ACTIVITY
Please count how many lines in the entries below contain "DATA" and reply with the figure alone.

*** Opening of EXTRACTED INFORMATION ***

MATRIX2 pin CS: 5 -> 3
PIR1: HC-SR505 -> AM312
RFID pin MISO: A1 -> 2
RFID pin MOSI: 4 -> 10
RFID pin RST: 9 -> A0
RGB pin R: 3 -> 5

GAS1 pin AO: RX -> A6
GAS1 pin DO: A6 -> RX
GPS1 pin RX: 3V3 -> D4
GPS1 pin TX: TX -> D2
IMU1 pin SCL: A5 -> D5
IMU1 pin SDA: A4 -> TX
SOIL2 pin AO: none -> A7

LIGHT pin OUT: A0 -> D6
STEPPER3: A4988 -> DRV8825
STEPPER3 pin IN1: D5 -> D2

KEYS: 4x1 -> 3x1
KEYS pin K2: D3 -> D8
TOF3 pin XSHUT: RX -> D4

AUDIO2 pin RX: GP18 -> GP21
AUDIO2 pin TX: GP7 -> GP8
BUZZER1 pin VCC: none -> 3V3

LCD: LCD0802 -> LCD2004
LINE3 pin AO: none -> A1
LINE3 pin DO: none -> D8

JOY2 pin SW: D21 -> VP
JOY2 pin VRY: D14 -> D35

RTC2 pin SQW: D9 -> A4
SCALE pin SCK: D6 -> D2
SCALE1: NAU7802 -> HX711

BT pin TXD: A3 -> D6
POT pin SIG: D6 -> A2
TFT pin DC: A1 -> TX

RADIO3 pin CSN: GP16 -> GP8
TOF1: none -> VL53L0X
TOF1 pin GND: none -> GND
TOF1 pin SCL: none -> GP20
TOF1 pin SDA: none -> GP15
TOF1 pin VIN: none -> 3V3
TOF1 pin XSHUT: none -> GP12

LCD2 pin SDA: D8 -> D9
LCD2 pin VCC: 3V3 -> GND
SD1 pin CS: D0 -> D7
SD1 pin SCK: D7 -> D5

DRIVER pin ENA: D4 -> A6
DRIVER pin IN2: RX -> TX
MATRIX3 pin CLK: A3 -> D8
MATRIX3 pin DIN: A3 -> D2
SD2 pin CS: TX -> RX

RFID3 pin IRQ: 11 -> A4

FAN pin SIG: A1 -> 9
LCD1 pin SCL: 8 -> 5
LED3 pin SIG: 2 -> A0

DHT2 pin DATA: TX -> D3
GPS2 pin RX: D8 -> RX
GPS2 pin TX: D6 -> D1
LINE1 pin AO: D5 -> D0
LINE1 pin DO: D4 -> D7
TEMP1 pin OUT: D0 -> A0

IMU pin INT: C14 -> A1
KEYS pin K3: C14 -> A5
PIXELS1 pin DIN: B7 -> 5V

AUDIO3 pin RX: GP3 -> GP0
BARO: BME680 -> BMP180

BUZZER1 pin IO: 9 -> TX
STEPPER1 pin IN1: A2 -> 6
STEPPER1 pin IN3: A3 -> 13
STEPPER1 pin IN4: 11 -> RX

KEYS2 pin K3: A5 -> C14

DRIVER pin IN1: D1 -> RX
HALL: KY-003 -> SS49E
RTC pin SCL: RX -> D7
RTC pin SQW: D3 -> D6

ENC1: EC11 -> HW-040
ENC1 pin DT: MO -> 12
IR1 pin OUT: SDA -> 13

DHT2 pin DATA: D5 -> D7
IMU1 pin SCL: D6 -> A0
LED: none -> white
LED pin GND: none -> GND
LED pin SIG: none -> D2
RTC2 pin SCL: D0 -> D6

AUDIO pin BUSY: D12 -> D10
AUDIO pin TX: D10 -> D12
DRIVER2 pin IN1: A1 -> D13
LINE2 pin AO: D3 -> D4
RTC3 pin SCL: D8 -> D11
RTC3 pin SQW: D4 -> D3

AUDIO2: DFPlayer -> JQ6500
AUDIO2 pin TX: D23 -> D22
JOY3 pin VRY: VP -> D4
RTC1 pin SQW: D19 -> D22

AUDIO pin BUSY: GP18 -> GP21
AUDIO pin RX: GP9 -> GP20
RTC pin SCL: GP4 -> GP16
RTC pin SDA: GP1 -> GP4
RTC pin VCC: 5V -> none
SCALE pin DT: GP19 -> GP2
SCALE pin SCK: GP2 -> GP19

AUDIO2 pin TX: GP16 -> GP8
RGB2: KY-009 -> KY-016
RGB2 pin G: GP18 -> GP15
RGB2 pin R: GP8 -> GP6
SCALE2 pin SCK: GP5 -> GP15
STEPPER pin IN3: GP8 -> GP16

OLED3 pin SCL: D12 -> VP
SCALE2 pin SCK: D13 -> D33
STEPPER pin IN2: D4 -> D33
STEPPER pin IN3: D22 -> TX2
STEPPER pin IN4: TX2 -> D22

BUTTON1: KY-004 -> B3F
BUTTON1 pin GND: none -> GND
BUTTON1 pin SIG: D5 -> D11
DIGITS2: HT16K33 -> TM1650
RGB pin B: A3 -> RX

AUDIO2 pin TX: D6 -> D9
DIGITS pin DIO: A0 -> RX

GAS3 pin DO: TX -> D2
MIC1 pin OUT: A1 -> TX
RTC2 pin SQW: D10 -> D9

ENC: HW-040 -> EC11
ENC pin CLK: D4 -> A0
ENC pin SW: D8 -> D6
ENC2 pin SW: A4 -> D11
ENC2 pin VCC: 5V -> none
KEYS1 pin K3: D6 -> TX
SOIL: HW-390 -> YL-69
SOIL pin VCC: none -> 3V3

*** Close of EXTRACTED INFORMATION ***

EXERCISE SOLUTION
2